REQUIRED WORK: Restate word for word the section of the entries that opens at the line containing "none -> orange brick E6:E7 level 1" and closes at the line containing "none -> blue brick D10 level 2", both lines kept, pictures dropped.
++++ MATERIAL SUPPLIED
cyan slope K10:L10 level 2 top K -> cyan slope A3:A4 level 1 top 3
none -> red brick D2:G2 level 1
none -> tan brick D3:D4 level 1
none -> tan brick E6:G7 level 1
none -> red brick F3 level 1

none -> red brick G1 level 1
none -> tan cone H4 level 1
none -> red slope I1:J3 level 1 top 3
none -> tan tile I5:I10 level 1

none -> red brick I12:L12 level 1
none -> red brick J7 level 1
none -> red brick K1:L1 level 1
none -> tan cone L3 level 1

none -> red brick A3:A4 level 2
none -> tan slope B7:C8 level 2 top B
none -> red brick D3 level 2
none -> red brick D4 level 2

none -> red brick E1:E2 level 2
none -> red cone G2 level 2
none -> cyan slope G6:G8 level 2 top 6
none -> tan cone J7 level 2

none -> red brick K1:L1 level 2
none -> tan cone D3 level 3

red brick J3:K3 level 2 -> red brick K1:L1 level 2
++++++++
++++ MATERIAL SUPPLIED
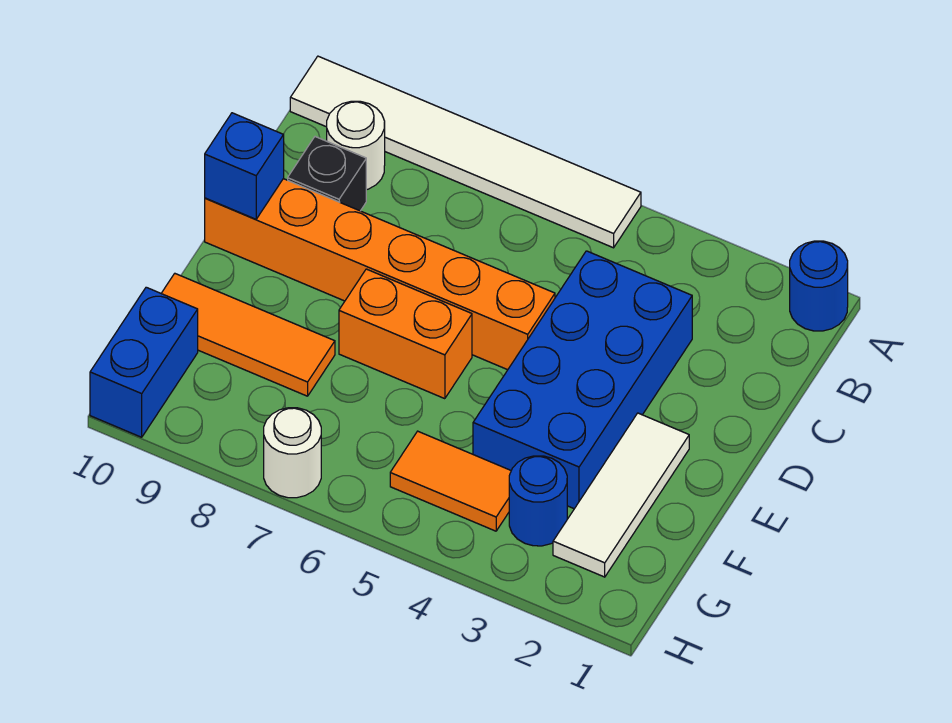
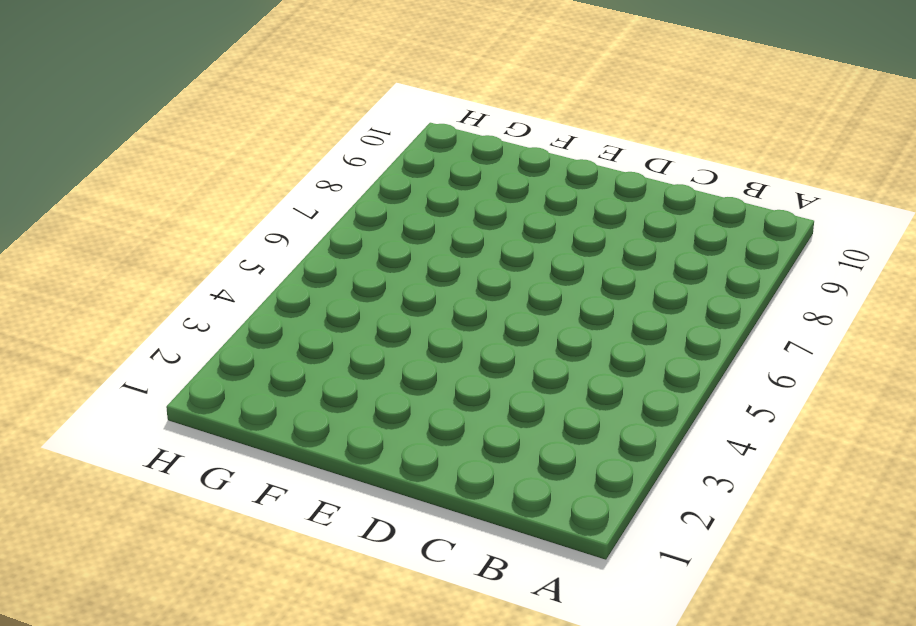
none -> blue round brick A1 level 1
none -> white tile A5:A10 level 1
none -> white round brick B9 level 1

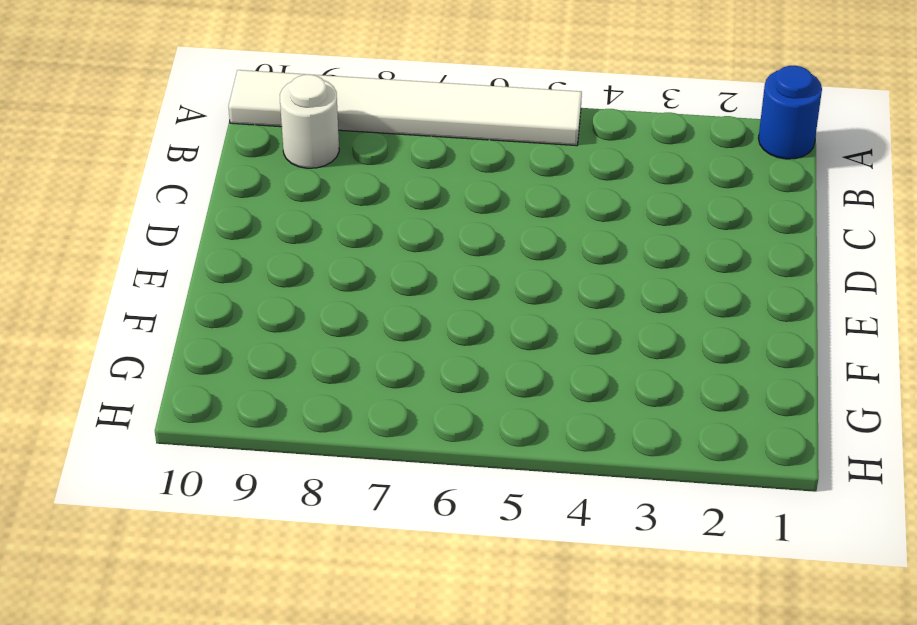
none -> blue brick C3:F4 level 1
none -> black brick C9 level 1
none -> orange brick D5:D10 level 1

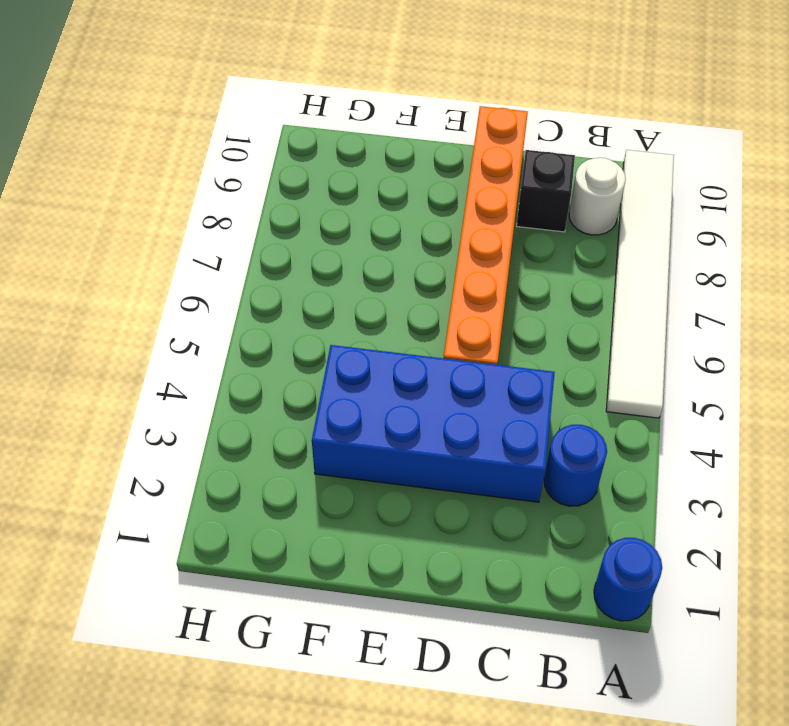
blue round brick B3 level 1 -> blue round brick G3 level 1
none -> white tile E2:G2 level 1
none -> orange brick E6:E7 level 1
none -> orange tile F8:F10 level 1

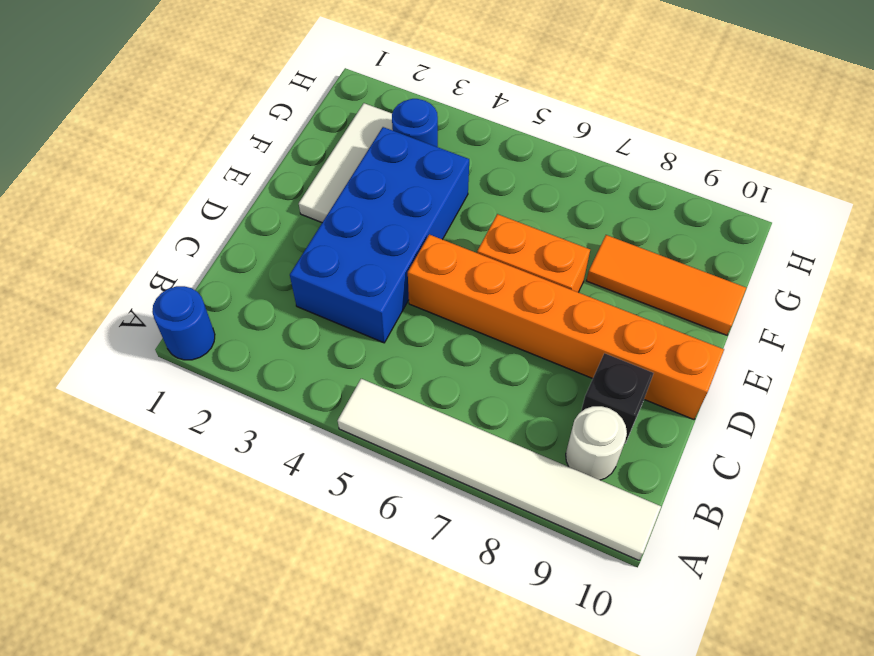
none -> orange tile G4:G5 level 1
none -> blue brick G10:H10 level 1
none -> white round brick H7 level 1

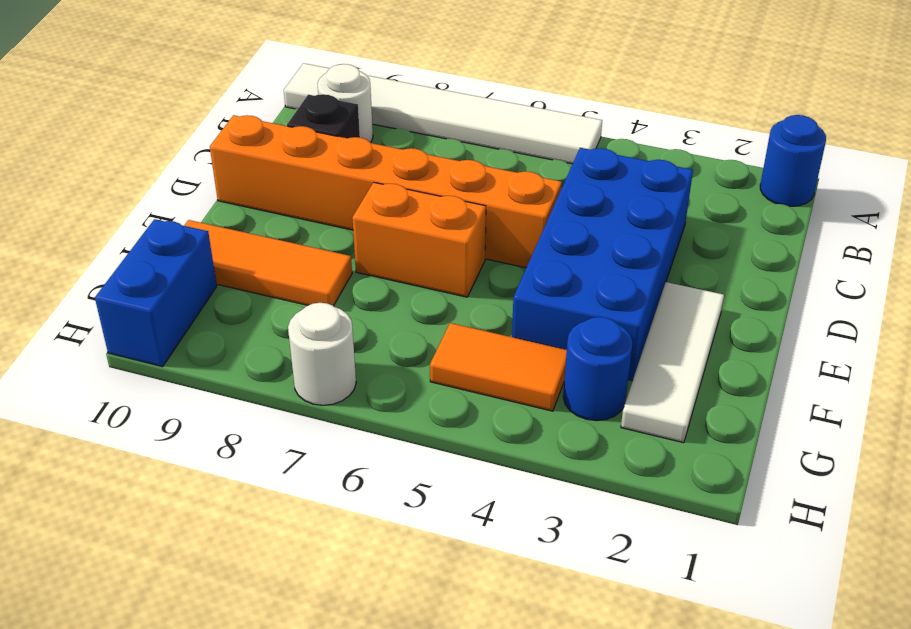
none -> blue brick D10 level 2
++++++++
++++ MATERIAL SUPPLIED
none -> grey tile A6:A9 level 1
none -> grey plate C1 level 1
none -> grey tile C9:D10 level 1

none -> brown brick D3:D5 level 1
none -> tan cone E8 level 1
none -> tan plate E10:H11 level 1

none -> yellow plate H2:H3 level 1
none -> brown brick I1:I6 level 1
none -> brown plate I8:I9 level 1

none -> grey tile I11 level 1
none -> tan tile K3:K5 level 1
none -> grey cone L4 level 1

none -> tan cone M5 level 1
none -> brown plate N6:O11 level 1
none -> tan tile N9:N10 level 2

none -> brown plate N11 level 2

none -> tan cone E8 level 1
++++++++
SOLVED PROBLEM:
none -> orange brick E6:E7 level 1
none -> orange tile F8:F10 level 1

none -> orange tile G4:G5 level 1
none -> blue brick G10:H10 level 1
none -> white round brick H7 level 1

none -> blue brick D10 level 2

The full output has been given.